_Directions_
Please work out how many lines of this material include "brown", and answer with that number by itself.
======== Supplied records
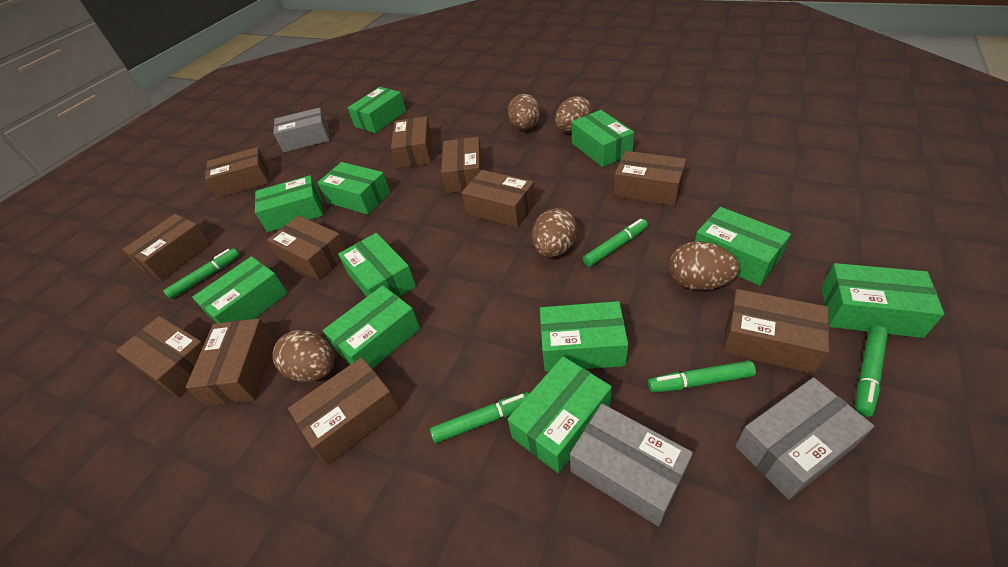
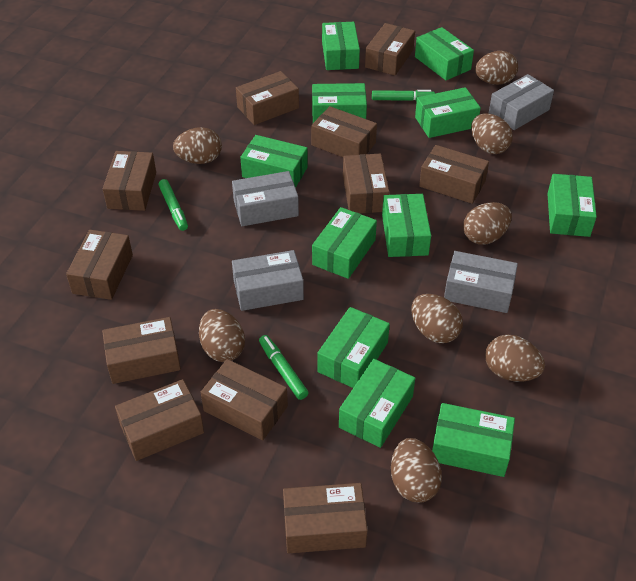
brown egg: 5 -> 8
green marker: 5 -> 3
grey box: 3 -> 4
================
======== Supplied records
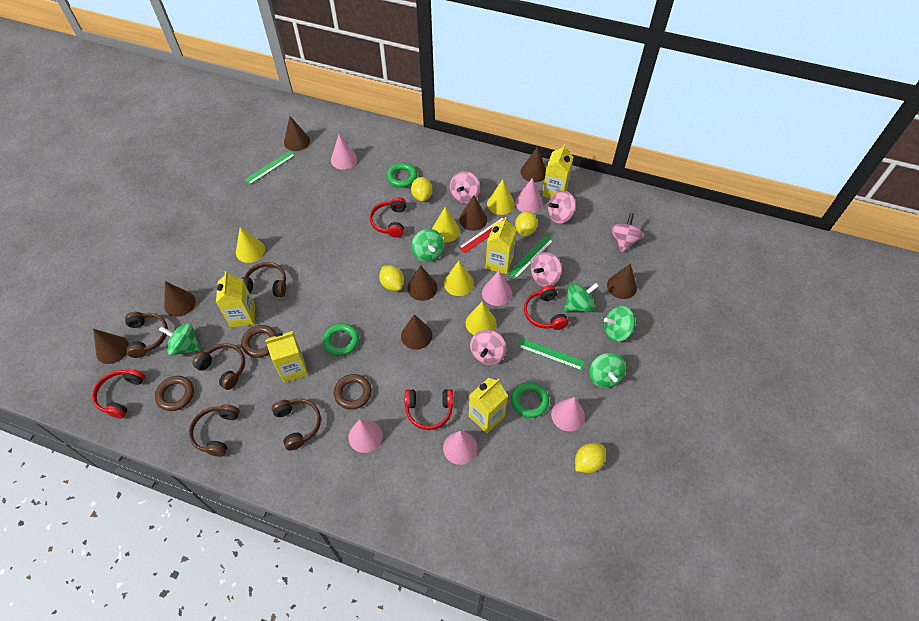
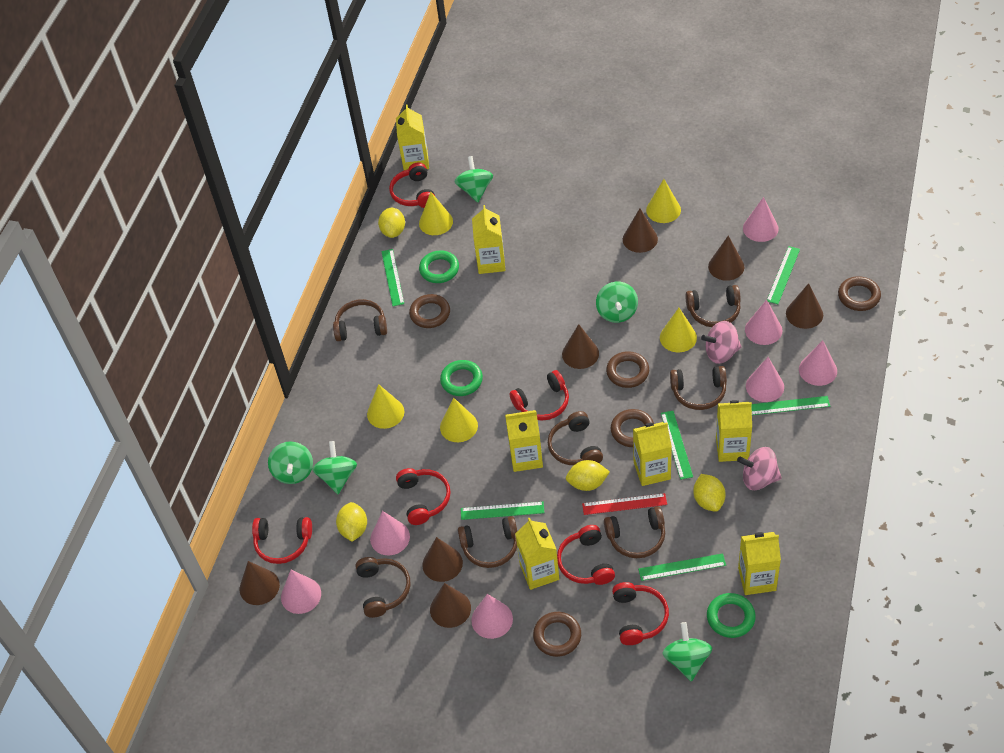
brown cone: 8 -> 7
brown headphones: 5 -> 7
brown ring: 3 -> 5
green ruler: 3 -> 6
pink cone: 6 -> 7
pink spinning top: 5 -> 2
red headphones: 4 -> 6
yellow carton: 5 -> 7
================
_Task response_
4